[Before-and-after object listings]
◆ ◆ ◆ ◆

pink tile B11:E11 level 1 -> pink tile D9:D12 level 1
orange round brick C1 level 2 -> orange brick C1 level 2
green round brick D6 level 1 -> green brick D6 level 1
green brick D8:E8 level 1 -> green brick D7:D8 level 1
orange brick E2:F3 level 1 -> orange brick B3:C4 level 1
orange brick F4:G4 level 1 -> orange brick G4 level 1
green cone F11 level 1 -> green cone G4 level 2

◆ ◆ ◆ ◆

Restate the line containing "green brick D8:E8" and every remaining line of the records word for word. Add nothing.

green brick D8:E8 level 1 -> green brick D7:D8 level 1
orange brick E2:F3 level 1 -> orange brick B3:C4 level 1
orange brick F4:G4 level 1 -> orange brick G4 level 1
green cone F11 level 1 -> green cone G4 level 2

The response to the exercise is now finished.